Top of Given data
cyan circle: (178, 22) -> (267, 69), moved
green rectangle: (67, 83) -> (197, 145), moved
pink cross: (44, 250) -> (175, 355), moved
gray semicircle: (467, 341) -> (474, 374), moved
Bottom of Given data
Top of Given data
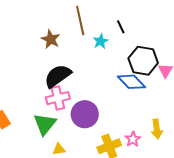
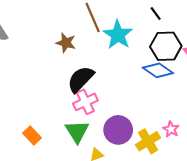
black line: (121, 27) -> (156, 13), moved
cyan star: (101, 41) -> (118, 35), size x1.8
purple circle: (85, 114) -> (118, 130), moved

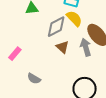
Bottom of Given data
*Task brief*
Take the stretch of lines above from the one containing "black line: (121, 27) -> (156, 13), moved" through the one containing "purple circle: (85, 114) -> (118, 130), moved" and repeat it exactly, adding no other line.

*Answer section*
black line: (121, 27) -> (156, 13), moved
cyan star: (101, 41) -> (118, 35), size x1.8
purple circle: (85, 114) -> (118, 130), moved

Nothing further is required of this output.